Available data Block Start

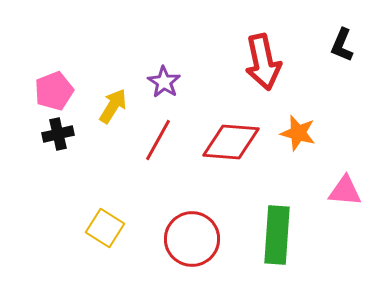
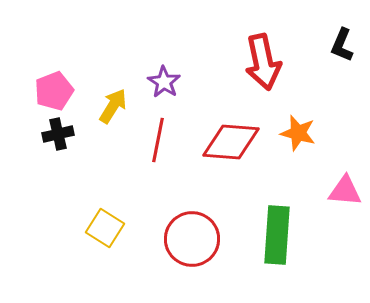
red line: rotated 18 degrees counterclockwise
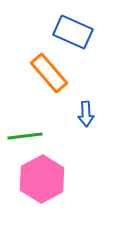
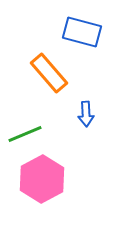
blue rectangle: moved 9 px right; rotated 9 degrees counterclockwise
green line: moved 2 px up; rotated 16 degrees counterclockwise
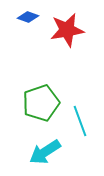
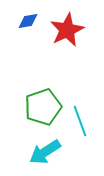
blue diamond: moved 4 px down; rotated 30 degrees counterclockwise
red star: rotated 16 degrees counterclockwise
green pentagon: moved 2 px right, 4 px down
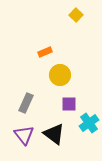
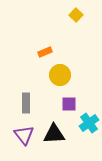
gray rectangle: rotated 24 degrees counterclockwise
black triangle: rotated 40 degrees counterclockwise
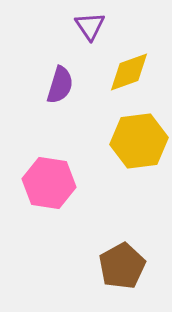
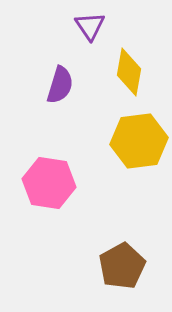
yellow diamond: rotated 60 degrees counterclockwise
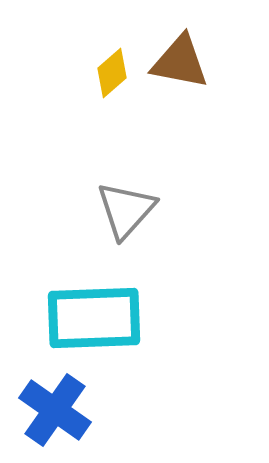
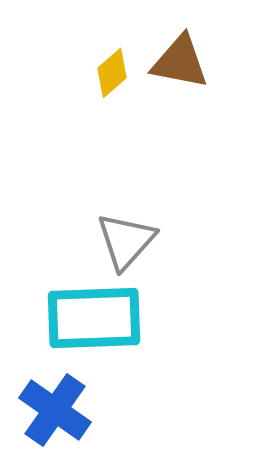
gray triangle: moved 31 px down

Available data Block End
Available data Block Start

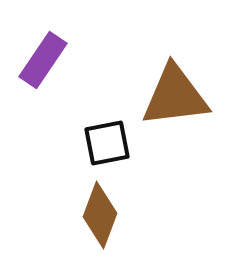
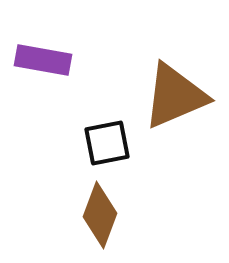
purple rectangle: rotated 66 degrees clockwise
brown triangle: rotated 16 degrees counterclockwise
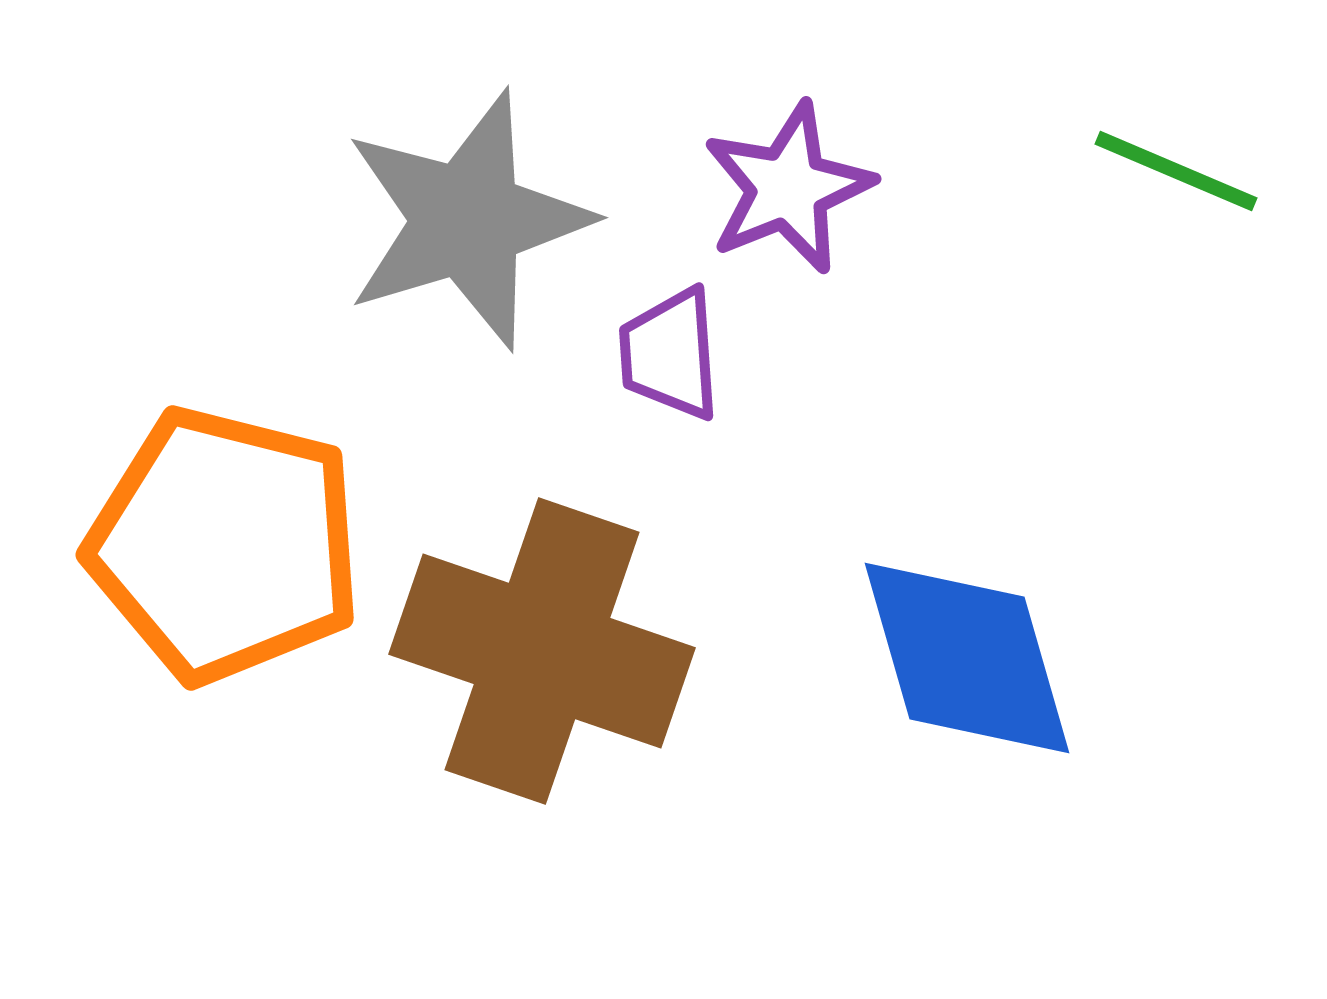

Available data Block End

• Directions: What is needed is an exact copy of the lines above, from the one containing "purple rectangle: rotated" through the one containing "brown triangle: rotated", with nothing added.

• Output below:
purple rectangle: rotated 66 degrees clockwise
brown triangle: rotated 16 degrees counterclockwise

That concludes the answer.